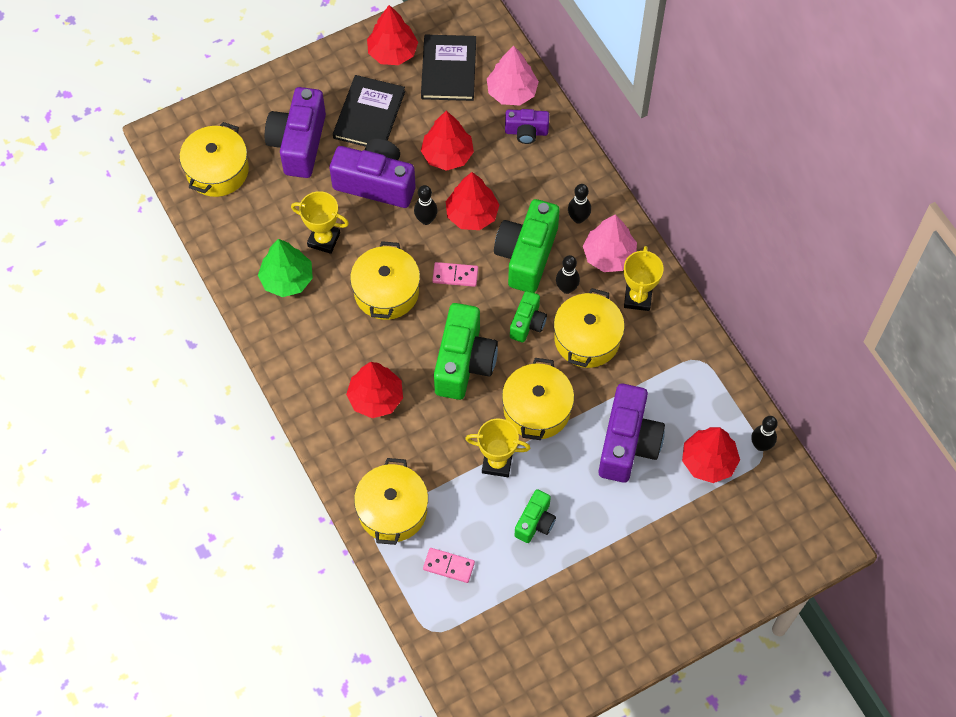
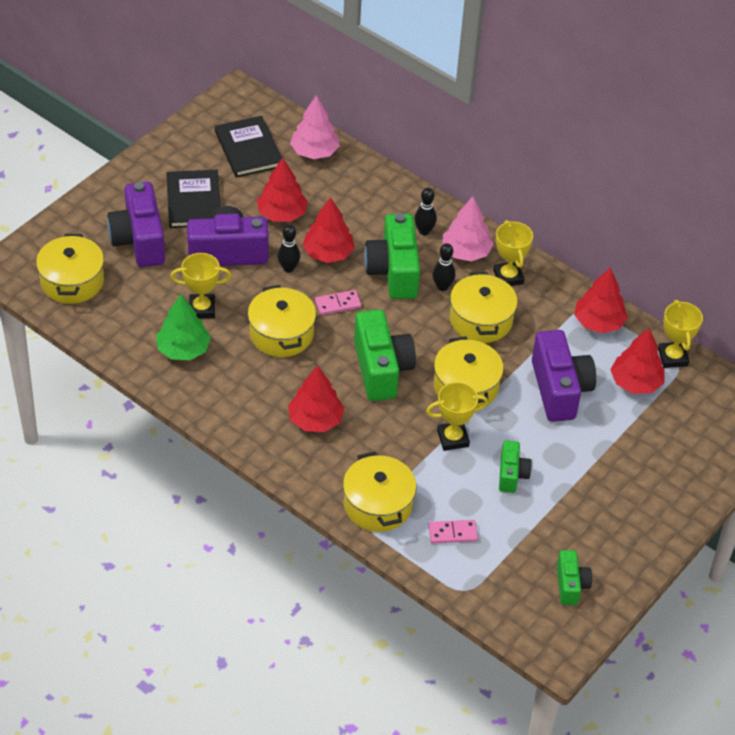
camera: 25 degrees left, 15 degrees down
(392, 52) = (190, 148): red tree -> red tree (598, 322)
(526, 132) = (343, 178): purple camera -> none
(527, 323) = (422, 323): green camera -> green camera (570, 585)
(760, 445) = (672, 357): black bowling pin -> yellow trophy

========================================================================

**Task prompt:** Copy out exactly the lines between the line with "(527, 323) = (422, 323): green" and the last line of the entries, counting both of those lines.

**Result:**
(527, 323) = (422, 323): green camera -> green camera (570, 585)
(760, 445) = (672, 357): black bowling pin -> yellow trophy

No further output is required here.